Stored records:
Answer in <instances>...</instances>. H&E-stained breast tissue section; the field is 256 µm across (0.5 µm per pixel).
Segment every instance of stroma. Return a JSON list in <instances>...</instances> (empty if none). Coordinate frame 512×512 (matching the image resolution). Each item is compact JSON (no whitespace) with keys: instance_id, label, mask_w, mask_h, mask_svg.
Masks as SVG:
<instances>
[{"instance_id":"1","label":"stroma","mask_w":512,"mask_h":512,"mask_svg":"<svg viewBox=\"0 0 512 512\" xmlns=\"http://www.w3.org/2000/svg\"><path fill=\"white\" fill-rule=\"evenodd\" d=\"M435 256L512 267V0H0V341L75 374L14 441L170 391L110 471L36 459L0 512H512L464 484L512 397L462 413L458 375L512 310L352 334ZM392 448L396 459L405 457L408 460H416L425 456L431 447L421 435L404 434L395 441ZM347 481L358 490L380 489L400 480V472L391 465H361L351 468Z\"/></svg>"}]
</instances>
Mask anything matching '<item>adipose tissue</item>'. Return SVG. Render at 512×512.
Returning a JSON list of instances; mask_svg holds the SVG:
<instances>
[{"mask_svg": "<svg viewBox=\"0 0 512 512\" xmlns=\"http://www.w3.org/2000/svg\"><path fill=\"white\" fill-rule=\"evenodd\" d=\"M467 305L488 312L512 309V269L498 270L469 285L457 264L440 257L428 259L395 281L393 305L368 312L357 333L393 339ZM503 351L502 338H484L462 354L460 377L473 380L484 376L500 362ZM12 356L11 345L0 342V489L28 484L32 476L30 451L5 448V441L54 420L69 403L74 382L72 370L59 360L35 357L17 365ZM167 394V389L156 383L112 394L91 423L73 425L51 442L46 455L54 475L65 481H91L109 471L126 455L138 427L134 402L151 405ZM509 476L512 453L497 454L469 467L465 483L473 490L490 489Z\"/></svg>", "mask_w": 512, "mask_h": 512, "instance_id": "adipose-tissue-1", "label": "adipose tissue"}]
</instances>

WHAT IS BEING ASKED:
Copy out each line above, character for character.

ANSWER TO THIS TASK:
Answer in <instances>...</instances>. H&E-stained breast tissue section; the field is 256 µm across (0.5 µm per pixel).
Segment every instance of stroma. Return a JSON list in <instances>...</instances> (empty if none). Coordinate frame 512×512 (matching the image resolution). Each item is compact JSON (no whitespace) with keys: instance_id, label, mask_w, mask_h, mask_svg.
Masks as SVG:
<instances>
[{"instance_id":"1","label":"stroma","mask_w":512,"mask_h":512,"mask_svg":"<svg viewBox=\"0 0 512 512\" xmlns=\"http://www.w3.org/2000/svg\"><path fill=\"white\" fill-rule=\"evenodd\" d=\"M435 256L512 267V0H0V341L75 374L14 441L170 391L110 471L36 459L0 512H512L464 484L512 397L462 413L458 375L512 310L352 334ZM392 448L396 459L405 457L408 460H416L425 456L431 447L421 435L404 434L395 441ZM347 481L358 490L380 489L400 480V472L391 465H361L351 468Z\"/></svg>"}]
</instances>
Mask anything matching '<item>adipose tissue</item>'. Return SVG. Render at 512×512.
Returning a JSON list of instances; mask_svg holds the SVG:
<instances>
[{"mask_svg": "<svg viewBox=\"0 0 512 512\" xmlns=\"http://www.w3.org/2000/svg\"><path fill=\"white\" fill-rule=\"evenodd\" d=\"M467 305L488 312L512 309V269L498 270L469 285L457 264L440 257L428 259L395 281L393 305L368 312L357 333L393 339ZM503 351L502 338H484L462 354L460 377L473 380L484 376L500 362ZM12 356L11 345L0 342V489L28 484L32 476L30 451L5 448V441L54 420L69 403L74 382L72 370L59 360L35 357L17 365ZM167 394V389L156 383L112 394L91 423L73 425L51 442L46 455L54 475L65 481H91L109 471L126 455L138 427L134 402L151 405ZM509 476L512 453L497 454L469 467L465 483L473 490L490 489Z\"/></svg>", "mask_w": 512, "mask_h": 512, "instance_id": "adipose-tissue-1", "label": "adipose tissue"}]
</instances>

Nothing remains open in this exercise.